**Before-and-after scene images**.
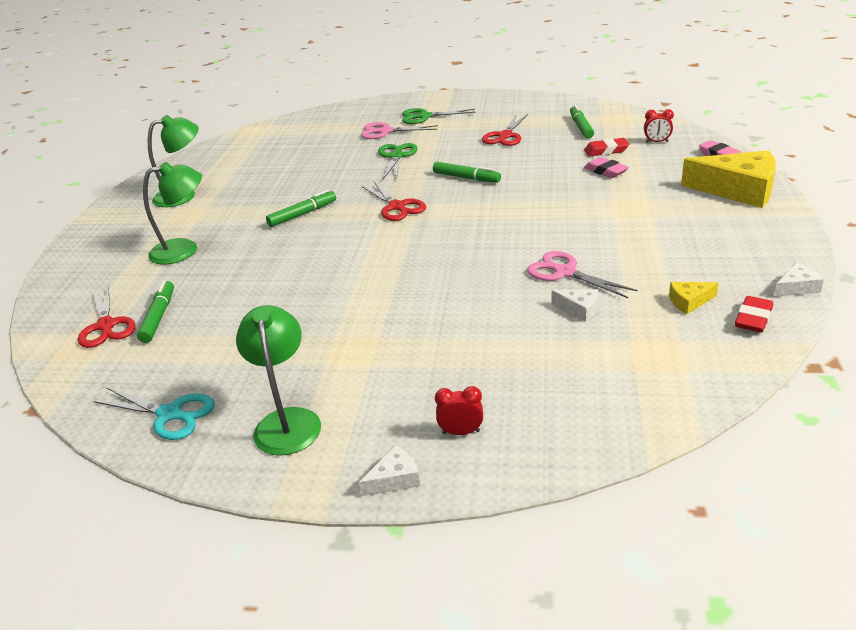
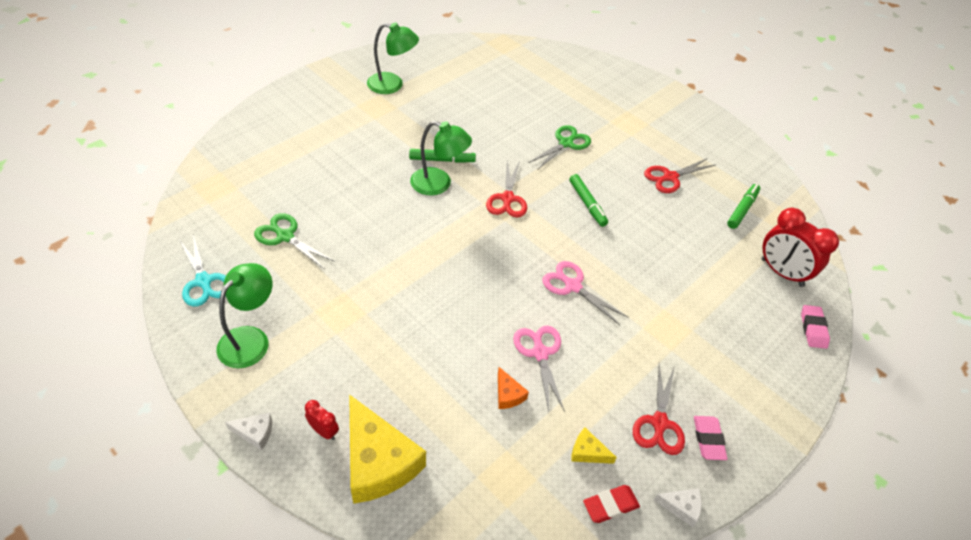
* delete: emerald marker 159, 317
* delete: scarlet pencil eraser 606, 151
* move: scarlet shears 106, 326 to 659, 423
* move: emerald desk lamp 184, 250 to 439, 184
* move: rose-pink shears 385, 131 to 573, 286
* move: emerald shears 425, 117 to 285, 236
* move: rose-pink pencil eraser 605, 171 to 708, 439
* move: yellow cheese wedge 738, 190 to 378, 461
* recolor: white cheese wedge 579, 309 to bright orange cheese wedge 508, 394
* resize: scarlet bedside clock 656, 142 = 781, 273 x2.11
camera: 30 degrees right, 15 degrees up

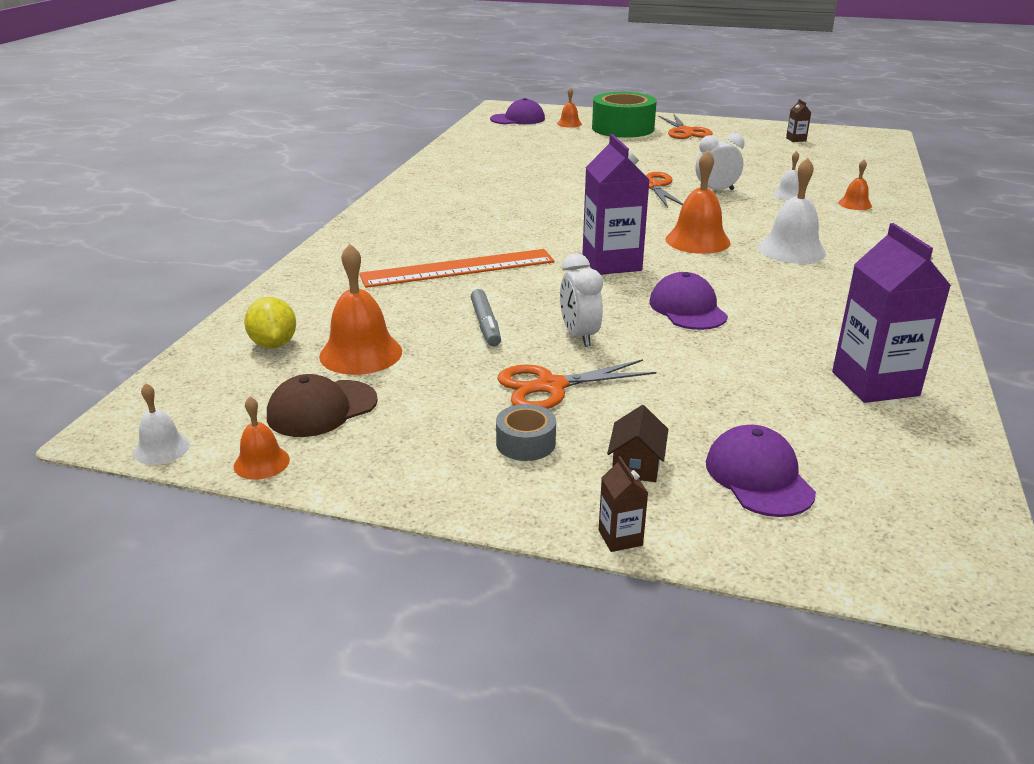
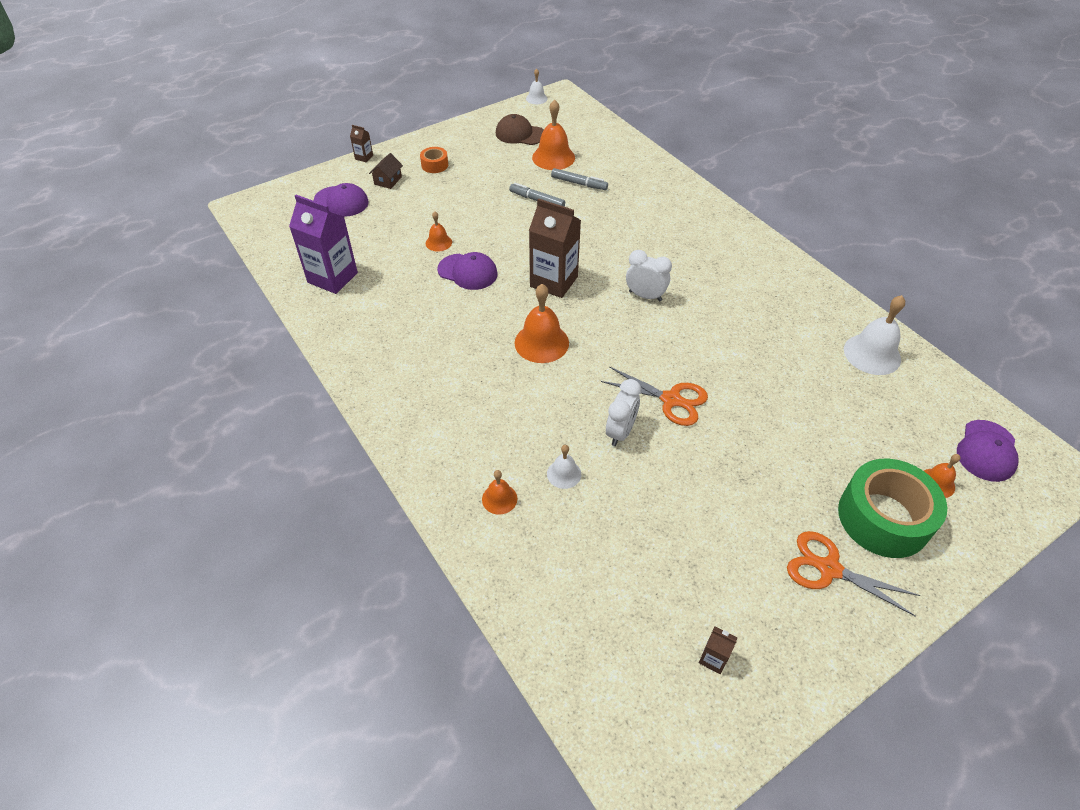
* delete: yellow citrus fruit 273, 344
* delete: bright orange ruler 458, 268
* delete: bright orange shears 550, 386
* insert: gray marker 579, 183
* move: bright orange school bell 261, 462 to 438, 242
* move: white bedside clock 579, 336 to 645, 296
* move: white school bell 792, 250 to 872, 354
* recolor: gray sticky tape 525, 443 to bright orange sticky tape 434, 165
* recolor: violet carton 611, 263 to brown carton 554, 281
* rotate: brown peaked cap 322, 409 = 520, 134 75 degrees counterclockwise
* rotate: brown house 636, 465 = 388, 180 60 degrees clockwise
camera: 130 degrees right, 20 degrees up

**WHAT IS NEEDED**. Set down all the data again exactly as above, pictures excluded.

**ANSWER TO THIS EXERCISE**.
* delete: emerald marker 159, 317
* delete: scarlet pencil eraser 606, 151
* move: scarlet shears 106, 326 to 659, 423
* move: emerald desk lamp 184, 250 to 439, 184
* move: rose-pink shears 385, 131 to 573, 286
* move: emerald shears 425, 117 to 285, 236
* move: rose-pink pencil eraser 605, 171 to 708, 439
* move: yellow cheese wedge 738, 190 to 378, 461
* recolor: white cheese wedge 579, 309 to bright orange cheese wedge 508, 394
* resize: scarlet bedside clock 656, 142 = 781, 273 x2.11
camera: 30 degrees right, 15 degrees up

* delete: yellow citrus fruit 273, 344
* delete: bright orange ruler 458, 268
* delete: bright orange shears 550, 386
* insert: gray marker 579, 183
* move: bright orange school bell 261, 462 to 438, 242
* move: white bedside clock 579, 336 to 645, 296
* move: white school bell 792, 250 to 872, 354
* recolor: gray sticky tape 525, 443 to bright orange sticky tape 434, 165
* recolor: violet carton 611, 263 to brown carton 554, 281
* rotate: brown peaked cap 322, 409 = 520, 134 75 degrees counterclockwise
* rotate: brown house 636, 465 = 388, 180 60 degrees clockwise
camera: 130 degrees right, 20 degrees up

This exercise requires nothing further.